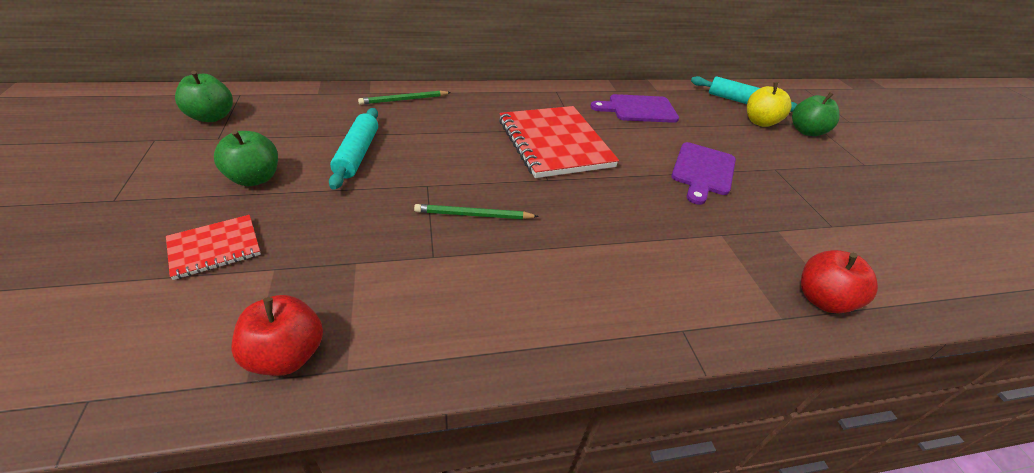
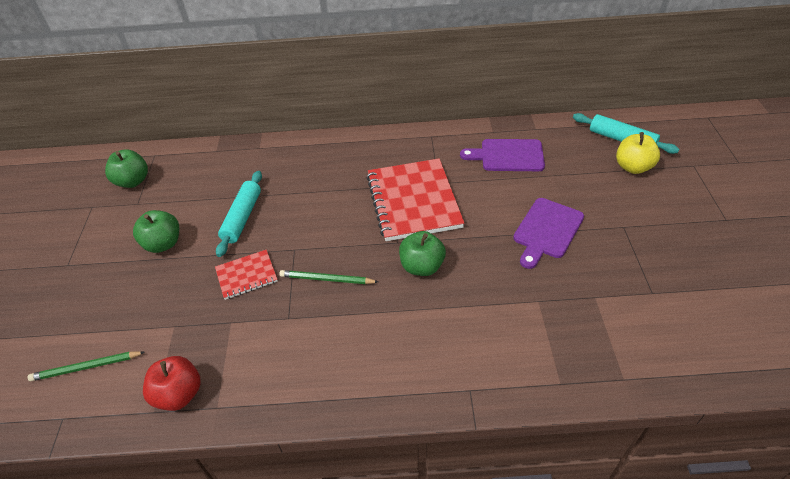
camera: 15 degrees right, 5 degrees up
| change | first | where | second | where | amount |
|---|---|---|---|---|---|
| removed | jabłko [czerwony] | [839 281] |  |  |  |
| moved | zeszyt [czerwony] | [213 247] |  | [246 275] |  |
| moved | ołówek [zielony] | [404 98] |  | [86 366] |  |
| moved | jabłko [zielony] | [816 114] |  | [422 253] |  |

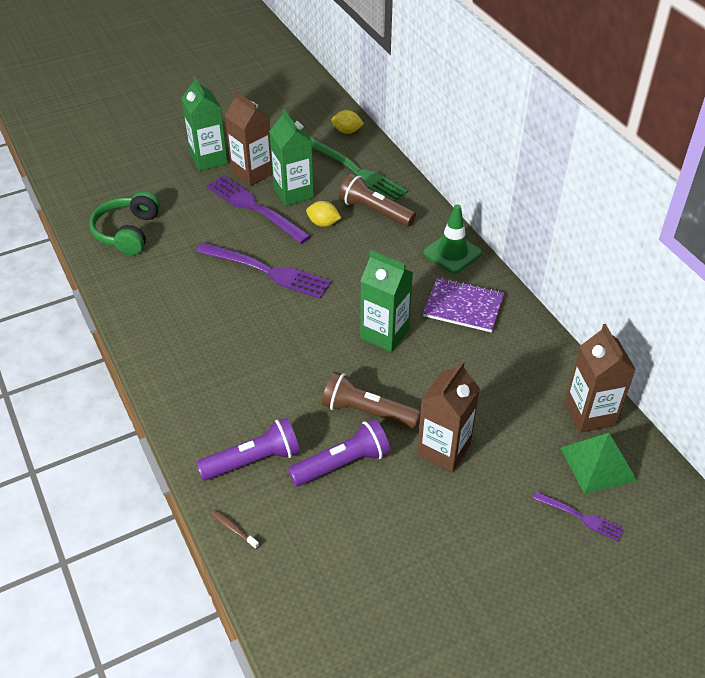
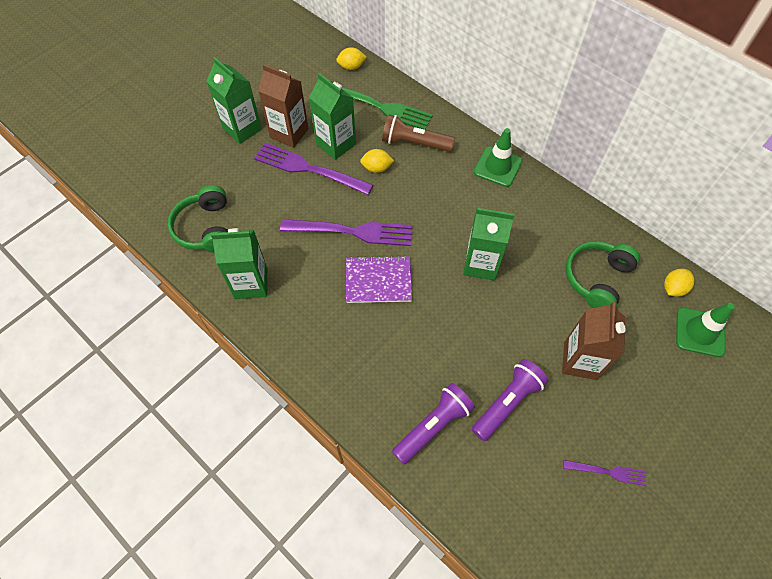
camera: 20 degrees left, 15 degrees up
| change | first | where | second | where | amount |
|---|---|---|---|---|---|
| removed | szczoteczka do zębów [brązowy] | [235 529] |  |  |  |
| removed | latarka [brązowy] | [371 400] |  |  |  |
| added |  |  | karton mleka [zielony] | [239 263] |  |
| added |  |  | słuchawki [zielony] | [603 274] |  |
| moved | zeszyt [fioletowy] | [463 304] |  | [379 279] |  |
| moved | widelec [fioletowy] | [578 516] |  | [604 473] |  |
| replaced | piramida [zielony] | [599 463] | pachołek [zielony] | [705 330] |  |
| replaced | karton mleka [brązowy] | [600 378] | cytryna [żółty] | [679 283] |  |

※

Exercise instructions:
Exactly the lines from the one containing "słuchawki [zielony] |" through the final line of the records above are needed, copied word for word.

Answer space:
| added |  |  | słuchawki [zielony] | [603 274] |  |
| moved | zeszyt [fioletowy] | [463 304] |  | [379 279] |  |
| moved | widelec [fioletowy] | [578 516] |  | [604 473] |  |
| replaced | piramida [zielony] | [599 463] | pachołek [zielony] | [705 330] |  |
| replaced | karton mleka [brązowy] | [600 378] | cytryna [żółty] | [679 283] |  |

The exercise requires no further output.